INSTRUCTIONS TO FOLLOW: Go through the entries below and print, exactly, the lines starting at the one with "R4: 47k (VS, W3) -> 47k (DGND, W3)" and ending at the one with "R9: 1.8M (GND, VB) -> 1.8M (VB, VE)", keeping both ends and no others.

THE RECORDS:
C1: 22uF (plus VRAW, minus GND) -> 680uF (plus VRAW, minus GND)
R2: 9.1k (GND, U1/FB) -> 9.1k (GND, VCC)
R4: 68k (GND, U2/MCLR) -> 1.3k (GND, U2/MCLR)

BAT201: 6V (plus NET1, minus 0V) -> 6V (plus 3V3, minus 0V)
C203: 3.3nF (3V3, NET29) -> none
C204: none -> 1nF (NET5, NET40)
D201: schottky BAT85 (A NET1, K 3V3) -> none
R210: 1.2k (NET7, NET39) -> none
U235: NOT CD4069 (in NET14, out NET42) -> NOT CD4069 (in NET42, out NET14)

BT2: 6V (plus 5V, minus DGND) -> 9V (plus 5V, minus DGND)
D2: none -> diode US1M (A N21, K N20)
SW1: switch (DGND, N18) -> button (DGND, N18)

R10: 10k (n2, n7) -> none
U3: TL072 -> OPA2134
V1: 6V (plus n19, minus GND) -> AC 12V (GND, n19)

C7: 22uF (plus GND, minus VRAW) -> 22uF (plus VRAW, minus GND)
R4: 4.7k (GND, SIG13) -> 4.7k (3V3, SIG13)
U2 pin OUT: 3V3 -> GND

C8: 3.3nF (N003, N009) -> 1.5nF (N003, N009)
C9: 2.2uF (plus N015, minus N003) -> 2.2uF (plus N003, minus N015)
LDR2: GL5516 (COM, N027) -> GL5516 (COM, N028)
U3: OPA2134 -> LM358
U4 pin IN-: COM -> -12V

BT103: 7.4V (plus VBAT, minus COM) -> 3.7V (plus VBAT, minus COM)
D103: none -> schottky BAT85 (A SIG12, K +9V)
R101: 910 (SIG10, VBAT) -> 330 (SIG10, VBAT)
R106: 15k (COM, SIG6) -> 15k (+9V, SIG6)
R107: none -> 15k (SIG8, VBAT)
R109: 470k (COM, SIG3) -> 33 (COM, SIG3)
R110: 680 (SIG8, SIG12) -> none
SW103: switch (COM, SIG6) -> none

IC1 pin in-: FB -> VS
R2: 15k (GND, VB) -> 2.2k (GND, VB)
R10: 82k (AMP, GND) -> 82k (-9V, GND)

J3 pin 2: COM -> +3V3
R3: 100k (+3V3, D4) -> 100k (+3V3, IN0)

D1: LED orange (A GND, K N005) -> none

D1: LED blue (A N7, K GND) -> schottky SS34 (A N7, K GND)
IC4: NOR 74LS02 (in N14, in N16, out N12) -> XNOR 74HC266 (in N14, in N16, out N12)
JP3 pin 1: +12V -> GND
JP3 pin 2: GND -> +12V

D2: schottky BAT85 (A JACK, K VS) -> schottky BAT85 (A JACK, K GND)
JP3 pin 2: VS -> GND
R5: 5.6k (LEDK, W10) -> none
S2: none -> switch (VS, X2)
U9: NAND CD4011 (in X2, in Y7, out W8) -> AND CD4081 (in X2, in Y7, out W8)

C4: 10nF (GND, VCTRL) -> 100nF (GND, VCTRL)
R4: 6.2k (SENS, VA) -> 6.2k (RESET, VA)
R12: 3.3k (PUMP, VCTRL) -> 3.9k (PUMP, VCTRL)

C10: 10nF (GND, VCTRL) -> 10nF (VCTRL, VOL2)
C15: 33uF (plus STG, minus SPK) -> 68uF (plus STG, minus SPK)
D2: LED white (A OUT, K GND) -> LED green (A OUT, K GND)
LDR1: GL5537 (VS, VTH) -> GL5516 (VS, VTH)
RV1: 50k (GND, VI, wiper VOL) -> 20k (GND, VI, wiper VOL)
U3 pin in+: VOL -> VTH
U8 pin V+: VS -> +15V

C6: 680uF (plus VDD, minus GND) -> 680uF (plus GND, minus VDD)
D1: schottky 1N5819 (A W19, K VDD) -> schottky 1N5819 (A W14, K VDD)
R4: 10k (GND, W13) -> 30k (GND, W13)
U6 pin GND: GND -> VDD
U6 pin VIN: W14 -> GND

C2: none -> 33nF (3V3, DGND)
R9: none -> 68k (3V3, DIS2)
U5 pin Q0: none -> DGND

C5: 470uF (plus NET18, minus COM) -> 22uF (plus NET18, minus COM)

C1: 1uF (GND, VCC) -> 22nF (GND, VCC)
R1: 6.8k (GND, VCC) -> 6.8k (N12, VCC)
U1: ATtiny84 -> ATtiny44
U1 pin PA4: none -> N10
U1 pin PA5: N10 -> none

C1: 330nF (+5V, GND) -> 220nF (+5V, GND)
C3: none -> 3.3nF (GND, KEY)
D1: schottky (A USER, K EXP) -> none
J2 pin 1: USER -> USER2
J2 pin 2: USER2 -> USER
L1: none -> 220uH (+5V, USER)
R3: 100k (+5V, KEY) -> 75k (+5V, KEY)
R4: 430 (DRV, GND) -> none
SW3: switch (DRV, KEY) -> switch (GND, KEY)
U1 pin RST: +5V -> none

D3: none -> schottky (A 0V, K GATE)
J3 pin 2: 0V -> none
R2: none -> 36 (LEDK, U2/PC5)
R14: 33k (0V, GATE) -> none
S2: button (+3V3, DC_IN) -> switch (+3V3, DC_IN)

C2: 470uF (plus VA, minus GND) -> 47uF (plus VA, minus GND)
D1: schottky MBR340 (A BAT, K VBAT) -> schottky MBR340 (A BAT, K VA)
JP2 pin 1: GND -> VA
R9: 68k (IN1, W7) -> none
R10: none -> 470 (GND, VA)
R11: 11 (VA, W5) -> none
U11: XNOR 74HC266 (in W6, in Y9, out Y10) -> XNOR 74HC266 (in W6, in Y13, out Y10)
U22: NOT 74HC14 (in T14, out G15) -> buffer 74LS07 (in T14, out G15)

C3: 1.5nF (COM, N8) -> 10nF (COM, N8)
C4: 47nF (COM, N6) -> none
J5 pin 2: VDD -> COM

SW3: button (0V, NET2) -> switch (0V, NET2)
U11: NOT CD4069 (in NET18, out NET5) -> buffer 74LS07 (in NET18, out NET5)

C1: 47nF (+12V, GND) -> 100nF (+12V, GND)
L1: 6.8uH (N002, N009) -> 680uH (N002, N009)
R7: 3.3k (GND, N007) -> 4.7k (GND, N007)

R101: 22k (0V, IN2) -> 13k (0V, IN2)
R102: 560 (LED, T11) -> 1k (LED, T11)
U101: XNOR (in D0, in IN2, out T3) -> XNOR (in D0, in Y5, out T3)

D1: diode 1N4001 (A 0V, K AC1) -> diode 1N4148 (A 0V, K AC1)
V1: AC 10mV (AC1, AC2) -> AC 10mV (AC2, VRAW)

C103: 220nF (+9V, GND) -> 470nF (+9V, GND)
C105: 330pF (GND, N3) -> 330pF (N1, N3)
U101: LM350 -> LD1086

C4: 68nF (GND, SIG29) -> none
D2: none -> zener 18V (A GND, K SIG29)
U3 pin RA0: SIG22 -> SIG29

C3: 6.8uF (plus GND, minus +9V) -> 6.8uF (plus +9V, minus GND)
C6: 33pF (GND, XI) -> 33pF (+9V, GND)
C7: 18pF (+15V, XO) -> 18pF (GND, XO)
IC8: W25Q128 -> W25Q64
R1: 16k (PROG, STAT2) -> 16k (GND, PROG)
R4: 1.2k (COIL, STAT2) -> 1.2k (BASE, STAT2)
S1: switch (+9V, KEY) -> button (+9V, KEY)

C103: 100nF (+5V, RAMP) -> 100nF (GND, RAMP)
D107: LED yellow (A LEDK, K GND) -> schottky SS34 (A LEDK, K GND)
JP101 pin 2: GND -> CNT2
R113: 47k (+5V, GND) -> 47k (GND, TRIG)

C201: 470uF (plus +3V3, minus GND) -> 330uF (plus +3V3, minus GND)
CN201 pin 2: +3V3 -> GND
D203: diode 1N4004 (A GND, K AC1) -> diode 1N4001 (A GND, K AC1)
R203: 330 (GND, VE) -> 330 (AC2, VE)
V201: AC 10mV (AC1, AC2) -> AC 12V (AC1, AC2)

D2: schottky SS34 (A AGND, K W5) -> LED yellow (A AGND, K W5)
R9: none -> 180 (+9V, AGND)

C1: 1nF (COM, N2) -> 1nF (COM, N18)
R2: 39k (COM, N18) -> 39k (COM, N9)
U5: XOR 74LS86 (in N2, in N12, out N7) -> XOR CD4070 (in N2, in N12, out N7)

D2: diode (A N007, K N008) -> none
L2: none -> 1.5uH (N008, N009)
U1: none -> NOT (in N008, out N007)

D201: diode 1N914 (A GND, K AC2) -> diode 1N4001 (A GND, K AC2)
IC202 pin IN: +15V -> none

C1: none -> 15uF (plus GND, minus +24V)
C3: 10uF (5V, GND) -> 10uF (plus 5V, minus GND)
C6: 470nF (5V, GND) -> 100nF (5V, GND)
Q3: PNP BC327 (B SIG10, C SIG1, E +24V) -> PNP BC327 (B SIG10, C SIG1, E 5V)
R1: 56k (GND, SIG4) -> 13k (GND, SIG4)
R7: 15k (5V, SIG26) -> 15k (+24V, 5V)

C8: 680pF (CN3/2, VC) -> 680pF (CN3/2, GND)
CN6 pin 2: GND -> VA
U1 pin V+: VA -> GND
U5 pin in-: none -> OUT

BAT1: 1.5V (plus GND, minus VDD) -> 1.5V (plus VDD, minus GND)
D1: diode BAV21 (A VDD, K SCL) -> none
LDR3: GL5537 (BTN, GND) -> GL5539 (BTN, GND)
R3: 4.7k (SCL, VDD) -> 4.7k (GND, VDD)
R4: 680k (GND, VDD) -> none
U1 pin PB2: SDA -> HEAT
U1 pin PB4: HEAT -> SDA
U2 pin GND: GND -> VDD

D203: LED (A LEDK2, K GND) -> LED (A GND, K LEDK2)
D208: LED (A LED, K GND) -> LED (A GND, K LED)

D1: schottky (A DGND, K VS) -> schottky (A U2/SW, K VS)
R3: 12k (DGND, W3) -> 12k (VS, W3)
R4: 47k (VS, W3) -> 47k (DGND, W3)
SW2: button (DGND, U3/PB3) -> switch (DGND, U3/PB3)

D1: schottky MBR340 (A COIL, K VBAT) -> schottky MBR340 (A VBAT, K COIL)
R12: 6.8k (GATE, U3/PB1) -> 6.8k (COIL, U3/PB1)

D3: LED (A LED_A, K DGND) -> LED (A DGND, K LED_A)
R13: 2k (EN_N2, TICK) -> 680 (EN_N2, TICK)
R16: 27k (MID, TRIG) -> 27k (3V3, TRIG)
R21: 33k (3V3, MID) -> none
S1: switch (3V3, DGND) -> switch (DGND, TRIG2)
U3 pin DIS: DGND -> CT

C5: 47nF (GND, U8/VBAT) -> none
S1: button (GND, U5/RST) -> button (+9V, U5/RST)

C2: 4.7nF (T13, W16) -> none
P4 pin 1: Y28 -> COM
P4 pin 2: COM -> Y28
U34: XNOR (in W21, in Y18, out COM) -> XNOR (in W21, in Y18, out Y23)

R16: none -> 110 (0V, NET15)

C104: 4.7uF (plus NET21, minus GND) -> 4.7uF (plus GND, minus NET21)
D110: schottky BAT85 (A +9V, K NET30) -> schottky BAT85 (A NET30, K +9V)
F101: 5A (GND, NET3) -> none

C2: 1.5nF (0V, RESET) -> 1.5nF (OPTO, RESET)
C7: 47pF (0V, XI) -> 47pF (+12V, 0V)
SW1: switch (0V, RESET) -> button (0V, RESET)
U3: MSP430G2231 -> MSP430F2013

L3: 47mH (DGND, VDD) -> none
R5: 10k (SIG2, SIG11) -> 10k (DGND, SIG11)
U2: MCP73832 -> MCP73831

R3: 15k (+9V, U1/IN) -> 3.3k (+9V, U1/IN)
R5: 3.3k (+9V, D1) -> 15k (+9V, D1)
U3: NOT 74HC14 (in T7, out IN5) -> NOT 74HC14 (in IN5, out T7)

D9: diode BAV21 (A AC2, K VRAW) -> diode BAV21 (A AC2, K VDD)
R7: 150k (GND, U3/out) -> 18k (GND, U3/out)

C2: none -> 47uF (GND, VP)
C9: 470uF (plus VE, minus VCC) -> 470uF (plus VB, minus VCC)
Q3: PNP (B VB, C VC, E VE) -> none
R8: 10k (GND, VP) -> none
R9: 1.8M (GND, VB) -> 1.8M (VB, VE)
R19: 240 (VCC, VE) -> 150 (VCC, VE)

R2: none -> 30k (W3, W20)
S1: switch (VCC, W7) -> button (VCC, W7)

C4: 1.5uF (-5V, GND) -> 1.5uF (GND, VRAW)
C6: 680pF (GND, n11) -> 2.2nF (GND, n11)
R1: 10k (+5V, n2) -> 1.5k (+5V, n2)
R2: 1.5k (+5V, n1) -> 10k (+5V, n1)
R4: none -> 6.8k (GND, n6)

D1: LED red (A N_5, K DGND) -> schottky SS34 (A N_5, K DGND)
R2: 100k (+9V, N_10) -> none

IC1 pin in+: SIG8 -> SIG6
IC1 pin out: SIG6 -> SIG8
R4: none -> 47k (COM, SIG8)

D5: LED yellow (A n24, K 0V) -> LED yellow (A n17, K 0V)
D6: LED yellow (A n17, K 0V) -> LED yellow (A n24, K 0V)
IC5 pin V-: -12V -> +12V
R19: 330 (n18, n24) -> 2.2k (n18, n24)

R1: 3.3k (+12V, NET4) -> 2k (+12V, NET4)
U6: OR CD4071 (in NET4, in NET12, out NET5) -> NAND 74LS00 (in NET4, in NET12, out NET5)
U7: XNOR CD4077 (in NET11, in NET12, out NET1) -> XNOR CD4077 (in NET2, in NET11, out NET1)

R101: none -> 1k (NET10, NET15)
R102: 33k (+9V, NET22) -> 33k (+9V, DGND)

TASK RESPONSE:
R4: 47k (VS, W3) -> 47k (DGND, W3)
SW2: button (DGND, U3/PB3) -> switch (DGND, U3/PB3)

D1: schottky MBR340 (A COIL, K VBAT) -> schottky MBR340 (A VBAT, K COIL)
R12: 6.8k (GATE, U3/PB1) -> 6.8k (COIL, U3/PB1)

D3: LED (A LED_A, K DGND) -> LED (A DGND, K LED_A)
R13: 2k (EN_N2, TICK) -> 680 (EN_N2, TICK)
R16: 27k (MID, TRIG) -> 27k (3V3, TRIG)
R21: 33k (3V3, MID) -> none
S1: switch (3V3, DGND) -> switch (DGND, TRIG2)
U3 pin DIS: DGND -> CT

C5: 47nF (GND, U8/VBAT) -> none
S1: button (GND, U5/RST) -> button (+9V, U5/RST)

C2: 4.7nF (T13, W16) -> none
P4 pin 1: Y28 -> COM
P4 pin 2: COM -> Y28
U34: XNOR (in W21, in Y18, out COM) -> XNOR (in W21, in Y18, out Y23)

R16: none -> 110 (0V, NET15)

C104: 4.7uF (plus NET21, minus GND) -> 4.7uF (plus GND, minus NET21)
D110: schottky BAT85 (A +9V, K NET30) -> schottky BAT85 (A NET30, K +9V)
F101: 5A (GND, NET3) -> none

C2: 1.5nF (0V, RESET) -> 1.5nF (OPTO, RESET)
C7: 47pF (0V, XI) -> 47pF (+12V, 0V)
SW1: switch (0V, RESET) -> button (0V, RESET)
U3: MSP430G2231 -> MSP430F2013

L3: 47mH (DGND, VDD) -> none
R5: 10k (SIG2, SIG11) -> 10k (DGND, SIG11)
U2: MCP73832 -> MCP73831

R3: 15k (+9V, U1/IN) -> 3.3k (+9V, U1/IN)
R5: 3.3k (+9V, D1) -> 15k (+9V, D1)
U3: NOT 74HC14 (in T7, out IN5) -> NOT 74HC14 (in IN5, out T7)

D9: diode BAV21 (A AC2, K VRAW) -> diode BAV21 (A AC2, K VDD)
R7: 150k (GND, U3/out) -> 18k (GND, U3/out)

C2: none -> 47uF (GND, VP)
C9: 470uF (plus VE, minus VCC) -> 470uF (plus VB, minus VCC)
Q3: PNP (B VB, C VC, E VE) -> none
R8: 10k (GND, VP) -> none
R9: 1.8M (GND, VB) -> 1.8M (VB, VE)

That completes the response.